#### Instructions for the task:
Leave the images out, and otherwise write out each entry exactly.

#### Input records:
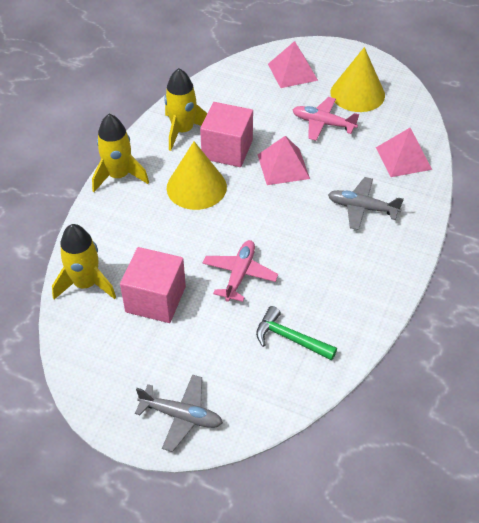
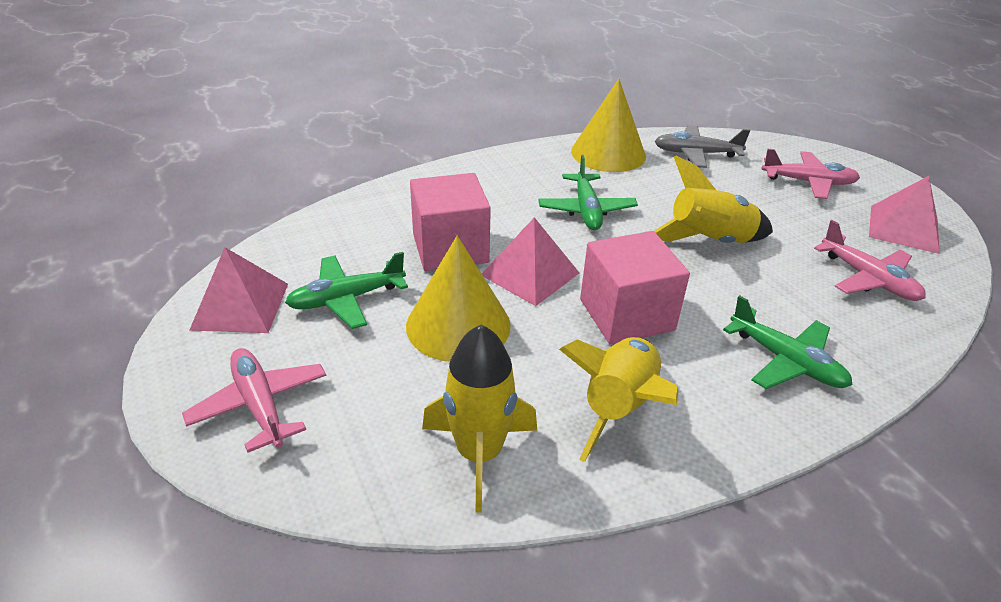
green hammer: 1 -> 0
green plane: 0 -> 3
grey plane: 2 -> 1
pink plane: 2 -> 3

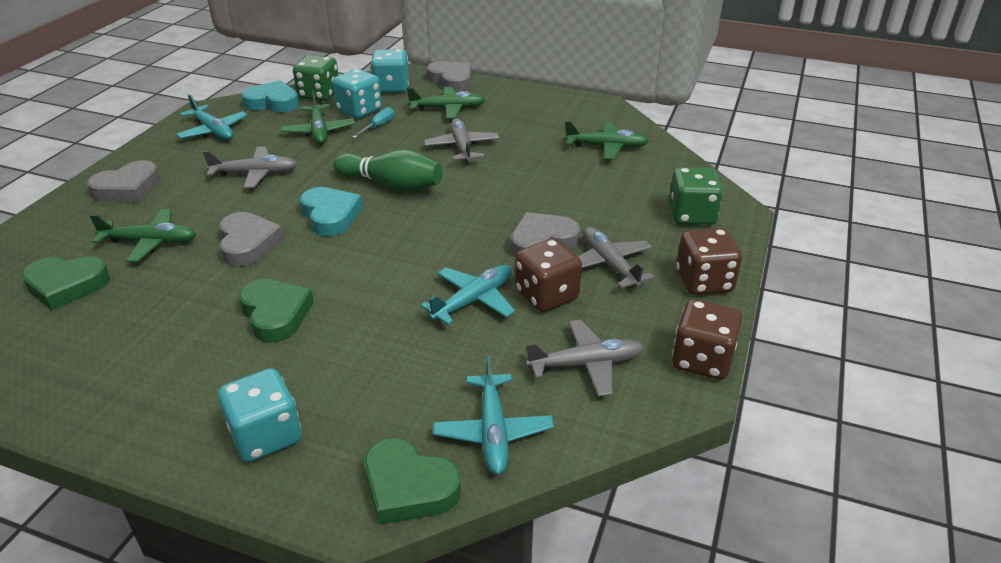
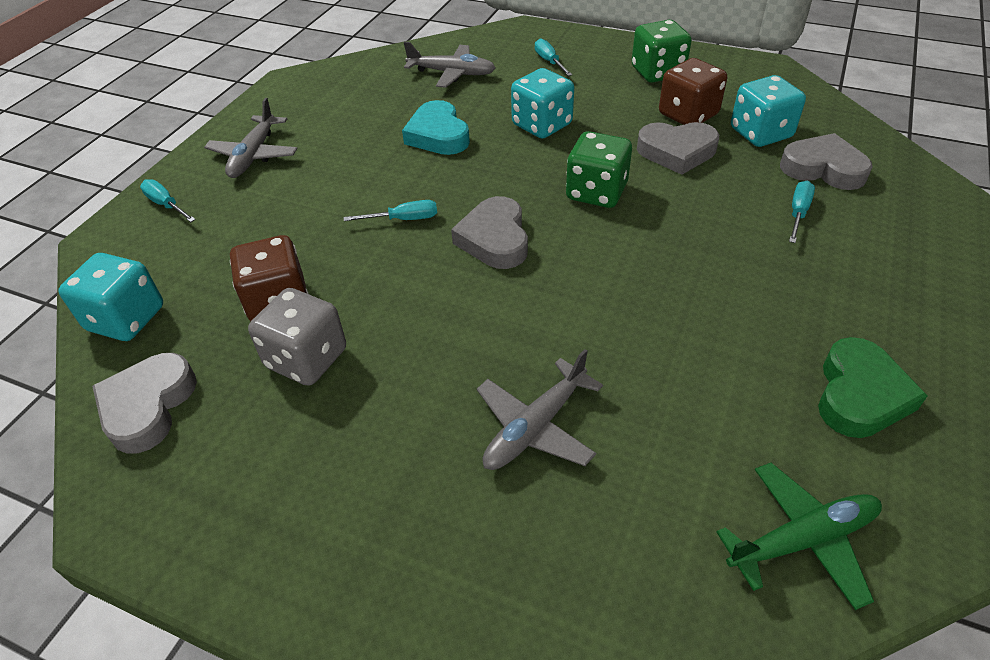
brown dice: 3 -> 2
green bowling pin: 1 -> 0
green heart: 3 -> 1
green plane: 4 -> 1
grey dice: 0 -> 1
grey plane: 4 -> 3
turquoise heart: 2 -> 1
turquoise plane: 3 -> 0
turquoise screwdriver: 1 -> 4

#### Response to this task:
green hammer: 1 -> 0
green plane: 0 -> 3
grey plane: 2 -> 1
pink plane: 2 -> 3

brown dice: 3 -> 2
green bowling pin: 1 -> 0
green heart: 3 -> 1
green plane: 4 -> 1
grey dice: 0 -> 1
grey plane: 4 -> 3
turquoise heart: 2 -> 1
turquoise plane: 3 -> 0
turquoise screwdriver: 1 -> 4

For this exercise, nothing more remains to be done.